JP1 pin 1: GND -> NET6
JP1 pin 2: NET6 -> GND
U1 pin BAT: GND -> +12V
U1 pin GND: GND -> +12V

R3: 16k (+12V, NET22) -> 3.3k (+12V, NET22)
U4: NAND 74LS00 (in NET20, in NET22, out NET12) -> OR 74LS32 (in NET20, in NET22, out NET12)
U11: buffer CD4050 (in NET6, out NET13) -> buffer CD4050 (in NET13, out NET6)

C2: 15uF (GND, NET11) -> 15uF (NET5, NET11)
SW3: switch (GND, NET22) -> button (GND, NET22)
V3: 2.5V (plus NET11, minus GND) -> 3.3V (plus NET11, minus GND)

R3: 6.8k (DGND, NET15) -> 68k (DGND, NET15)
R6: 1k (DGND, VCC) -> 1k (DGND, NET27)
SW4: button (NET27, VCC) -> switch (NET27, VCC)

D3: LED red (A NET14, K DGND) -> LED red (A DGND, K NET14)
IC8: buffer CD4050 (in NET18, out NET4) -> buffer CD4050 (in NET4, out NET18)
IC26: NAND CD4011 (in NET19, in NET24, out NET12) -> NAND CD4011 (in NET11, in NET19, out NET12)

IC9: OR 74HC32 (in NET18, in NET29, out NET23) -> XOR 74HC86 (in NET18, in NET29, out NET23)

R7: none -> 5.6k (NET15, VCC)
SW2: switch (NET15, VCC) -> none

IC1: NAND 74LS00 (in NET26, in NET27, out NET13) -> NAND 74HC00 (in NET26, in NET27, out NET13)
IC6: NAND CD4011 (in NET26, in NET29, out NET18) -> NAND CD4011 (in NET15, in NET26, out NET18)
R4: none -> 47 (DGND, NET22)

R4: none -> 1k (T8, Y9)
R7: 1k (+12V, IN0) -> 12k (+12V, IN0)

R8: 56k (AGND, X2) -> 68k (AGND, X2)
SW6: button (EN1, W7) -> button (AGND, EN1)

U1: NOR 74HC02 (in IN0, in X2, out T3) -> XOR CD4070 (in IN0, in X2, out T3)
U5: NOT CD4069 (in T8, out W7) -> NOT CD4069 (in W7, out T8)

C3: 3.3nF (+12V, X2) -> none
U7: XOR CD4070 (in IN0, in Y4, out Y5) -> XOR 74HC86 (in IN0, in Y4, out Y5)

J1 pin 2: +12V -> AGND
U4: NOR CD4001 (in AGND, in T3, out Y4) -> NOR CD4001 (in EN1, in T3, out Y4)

* * * * * * *

- Your assignment:
From the listing above, copy out each line where the word "switch" appears.

- Answer for the task:
SW3: switch (GND, NET22) -> button (GND, NET22)
SW4: button (NET27, VCC) -> switch (NET27, VCC)
SW2: switch (NET15, VCC) -> none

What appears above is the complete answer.